(The data Opens)

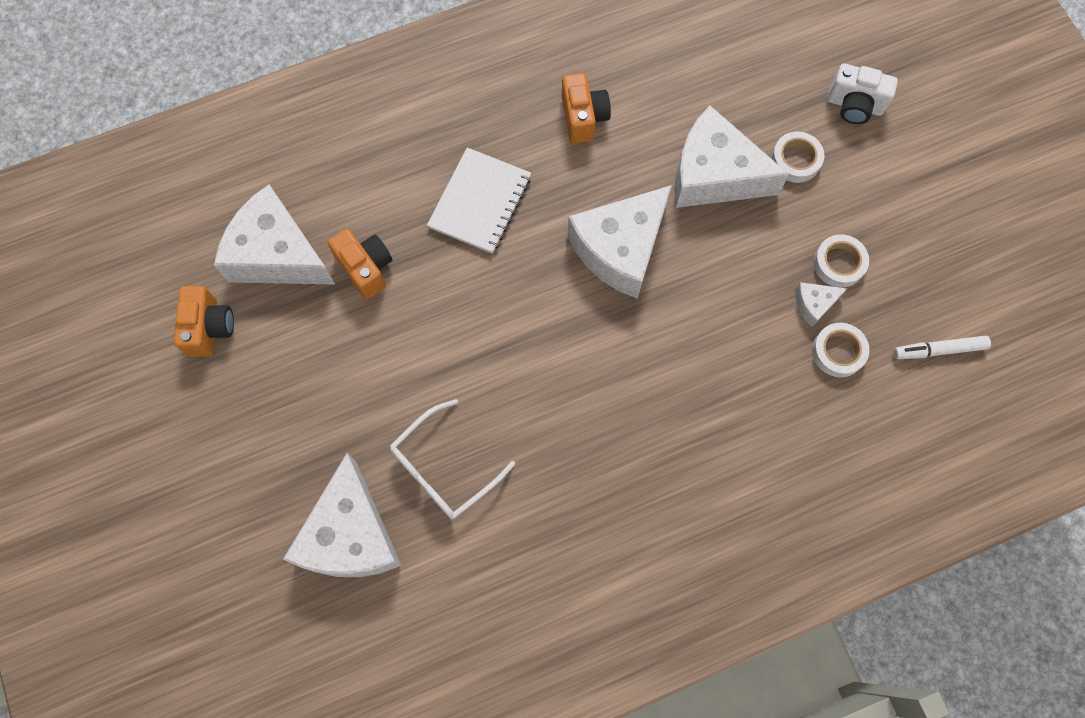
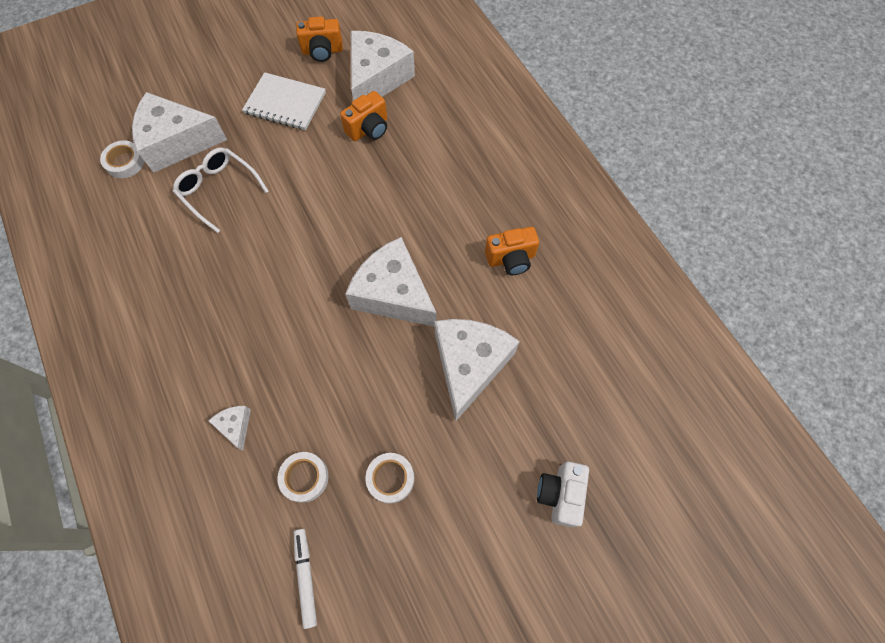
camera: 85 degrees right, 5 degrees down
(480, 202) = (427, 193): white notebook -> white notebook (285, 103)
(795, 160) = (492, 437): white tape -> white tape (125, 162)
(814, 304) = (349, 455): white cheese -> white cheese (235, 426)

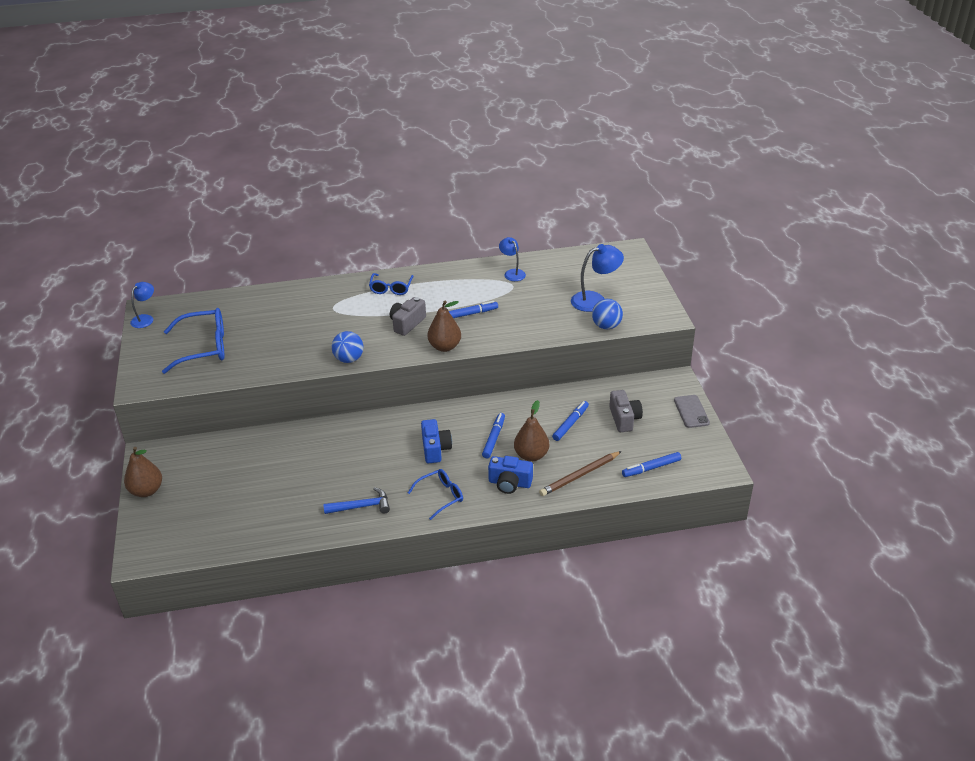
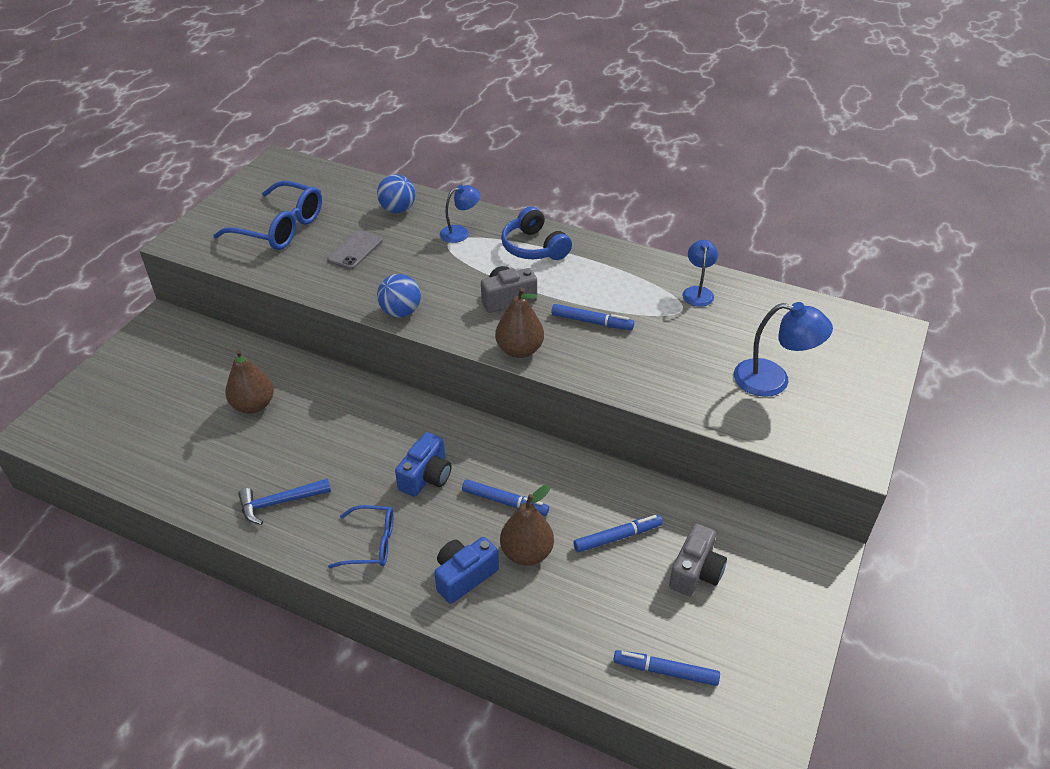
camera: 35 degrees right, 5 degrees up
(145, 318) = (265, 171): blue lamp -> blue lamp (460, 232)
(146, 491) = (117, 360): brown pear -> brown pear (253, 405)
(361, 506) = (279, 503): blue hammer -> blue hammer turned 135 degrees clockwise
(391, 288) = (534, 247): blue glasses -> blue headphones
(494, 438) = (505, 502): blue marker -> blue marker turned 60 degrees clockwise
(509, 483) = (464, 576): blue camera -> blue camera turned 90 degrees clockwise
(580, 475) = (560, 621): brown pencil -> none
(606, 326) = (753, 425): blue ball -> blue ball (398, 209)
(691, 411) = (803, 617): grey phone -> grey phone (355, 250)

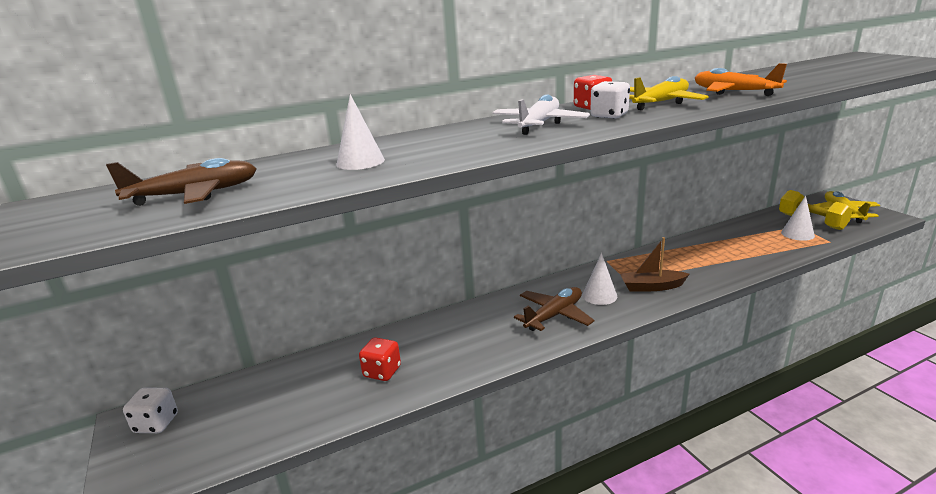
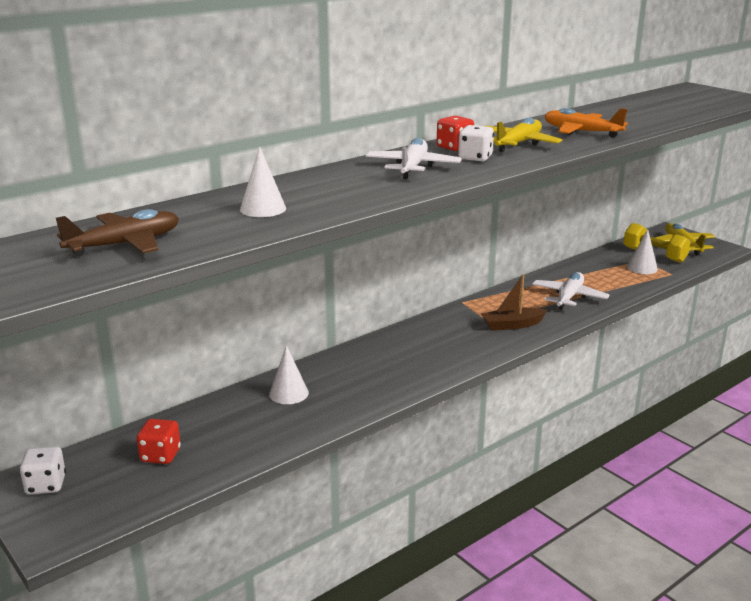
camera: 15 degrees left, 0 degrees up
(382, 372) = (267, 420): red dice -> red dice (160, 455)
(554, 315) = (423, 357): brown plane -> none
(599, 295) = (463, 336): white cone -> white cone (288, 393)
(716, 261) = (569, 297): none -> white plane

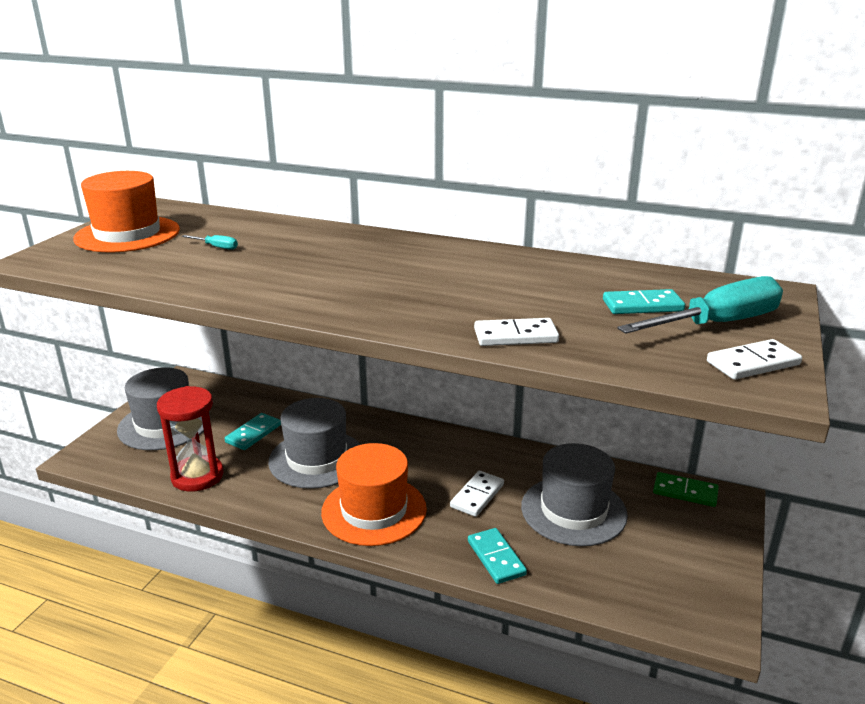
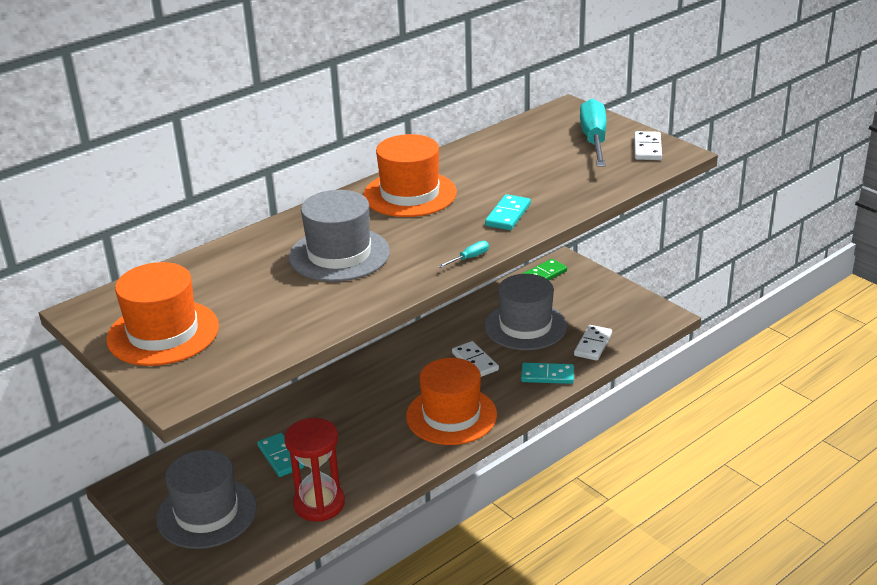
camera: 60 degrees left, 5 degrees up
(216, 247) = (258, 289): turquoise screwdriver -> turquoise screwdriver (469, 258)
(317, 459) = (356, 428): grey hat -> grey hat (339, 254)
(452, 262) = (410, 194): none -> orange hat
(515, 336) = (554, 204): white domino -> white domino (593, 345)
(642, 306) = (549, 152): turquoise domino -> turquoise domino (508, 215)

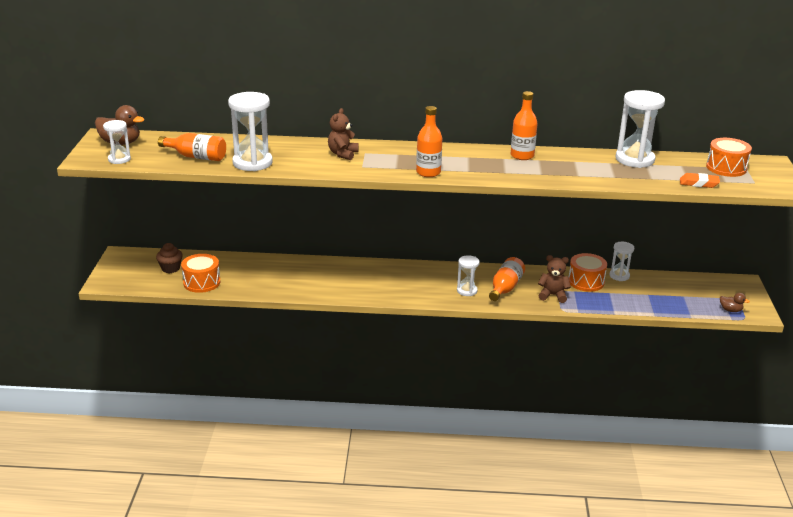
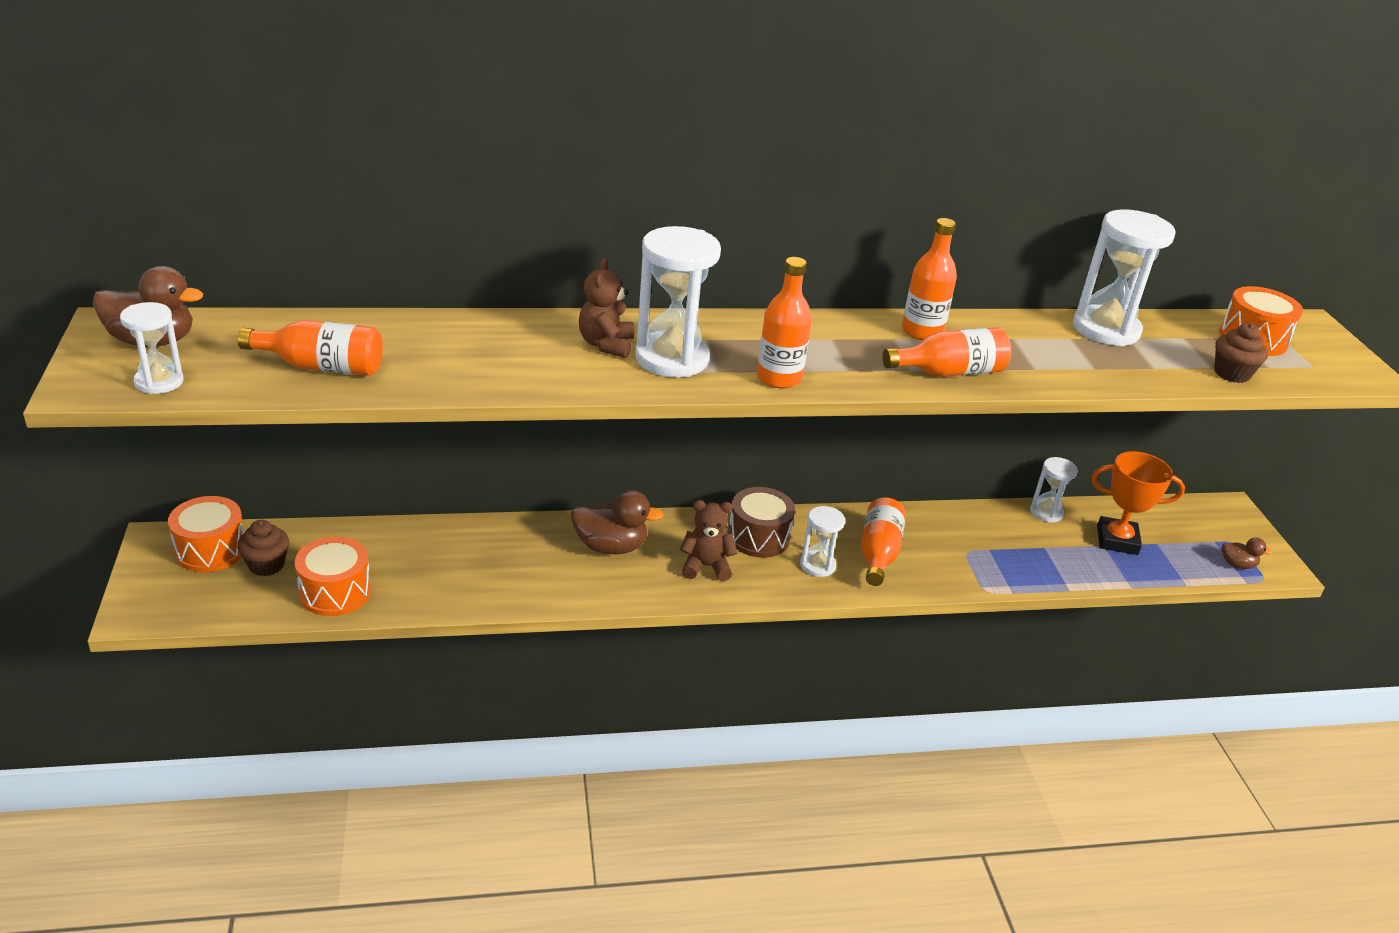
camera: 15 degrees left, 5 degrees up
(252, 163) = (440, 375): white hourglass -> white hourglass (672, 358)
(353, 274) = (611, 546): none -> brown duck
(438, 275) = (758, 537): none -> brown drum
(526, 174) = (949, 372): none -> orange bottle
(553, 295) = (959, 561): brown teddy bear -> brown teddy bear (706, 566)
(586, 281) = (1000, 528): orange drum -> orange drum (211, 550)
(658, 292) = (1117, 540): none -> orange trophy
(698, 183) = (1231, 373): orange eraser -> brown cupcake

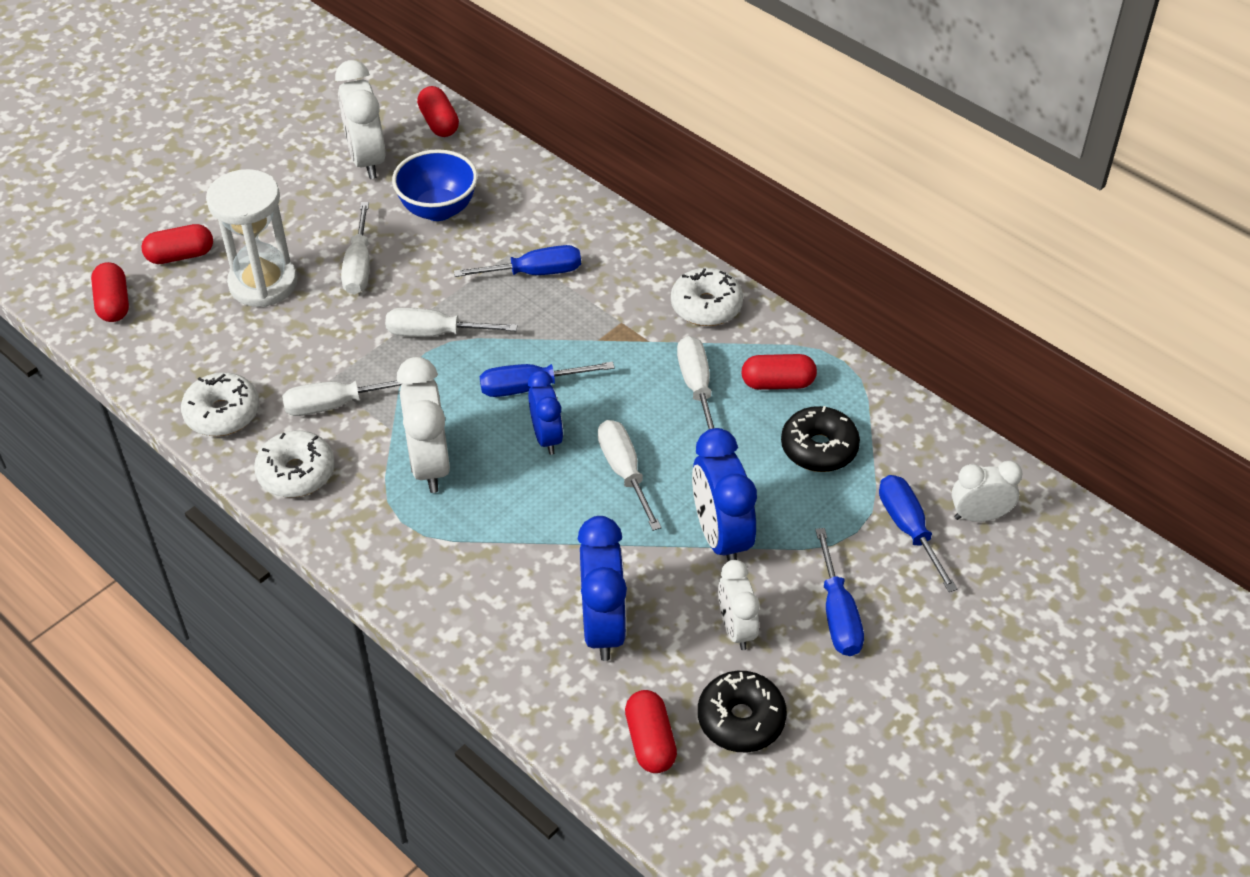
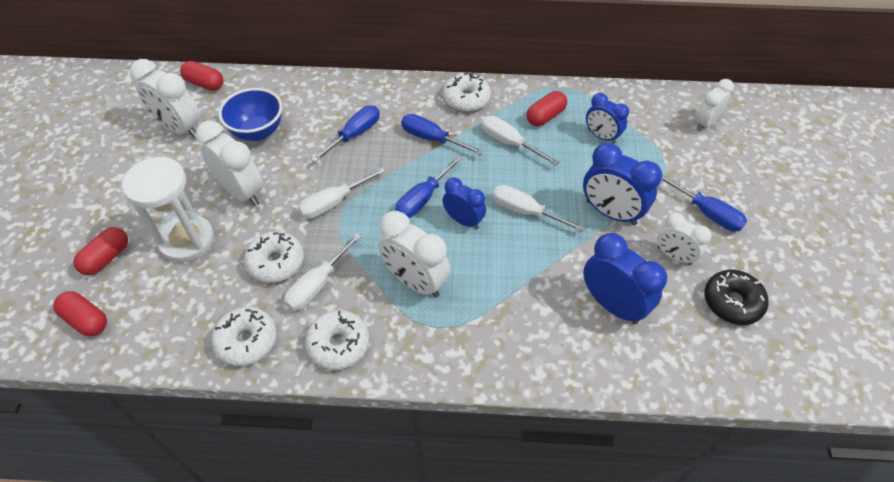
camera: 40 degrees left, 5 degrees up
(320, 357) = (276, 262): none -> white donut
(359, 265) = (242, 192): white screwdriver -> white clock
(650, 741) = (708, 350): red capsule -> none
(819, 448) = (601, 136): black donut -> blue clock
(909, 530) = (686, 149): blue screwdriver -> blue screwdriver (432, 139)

(The data Closes)

Work order: In the entries above, find the line that contains "(606, 326) = (753, 425): blue" and the line that contains "(650, 741) = (708, 350): red capsule -> none". Reproduce exactly those two lines and every line between them, but not the pictures.

Written solution:
(606, 326) = (753, 425): blue ball -> blue ball (398, 209)
(691, 411) = (803, 617): grey phone -> grey phone (355, 250)

camera: 15 degrees left, 0 degrees up
(382, 372) = (267, 420): red dice -> red dice (160, 455)
(554, 315) = (423, 357): brown plane -> none
(599, 295) = (463, 336): white cone -> white cone (288, 393)
(716, 261) = (569, 297): none -> white plane

camera: 60 degrees left, 5 degrees up
(216, 247) = (258, 289): turquoise screwdriver -> turquoise screwdriver (469, 258)
(317, 459) = (356, 428): grey hat -> grey hat (339, 254)
(452, 262) = (410, 194): none -> orange hat
(515, 336) = (554, 204): white domino -> white domino (593, 345)
(642, 306) = (549, 152): turquoise domino -> turquoise domino (508, 215)

camera: 15 degrees left, 5 degrees up
(252, 163) = (440, 375): white hourglass -> white hourglass (672, 358)
(353, 274) = (611, 546): none -> brown duck
(438, 275) = (758, 537): none -> brown drum
(526, 174) = (949, 372): none -> orange bottle
(553, 295) = (959, 561): brown teddy bear -> brown teddy bear (706, 566)
(586, 281) = (1000, 528): orange drum -> orange drum (211, 550)
(658, 292) = (1117, 540): none -> orange trophy
(698, 183) = (1231, 373): orange eraser -> brown cupcake

camera: 40 degrees left, 5 degrees up
(320, 357) = (276, 262): none -> white donut
(359, 265) = (242, 192): white screwdriver -> white clock
(650, 741) = (708, 350): red capsule -> none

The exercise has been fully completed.